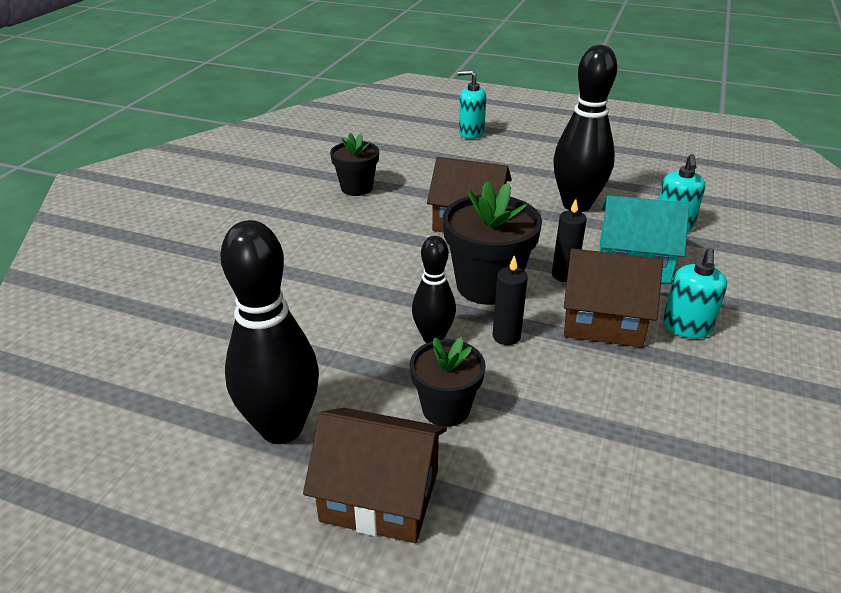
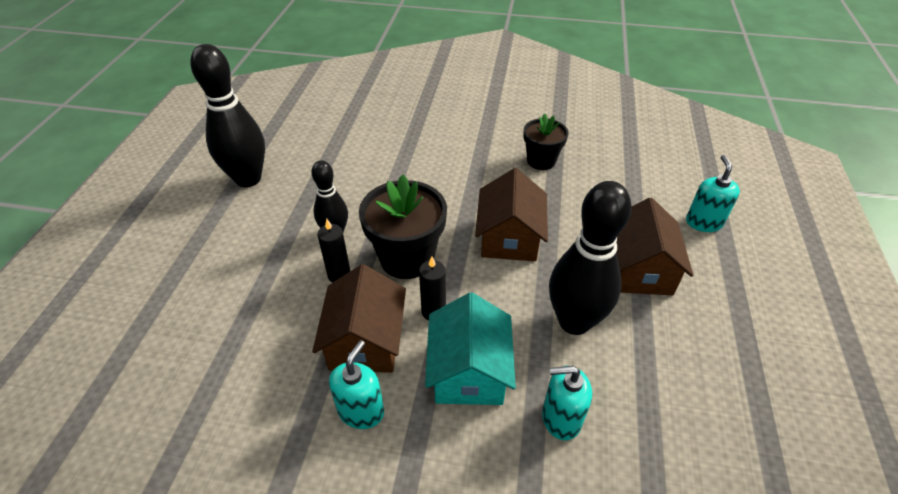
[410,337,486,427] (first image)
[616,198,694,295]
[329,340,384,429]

* _How to complete this task_: Print the material word for word without images.

* _Exercise output_:
[410,337,486,427] (first image)
[616,198,694,295]
[329,340,384,429]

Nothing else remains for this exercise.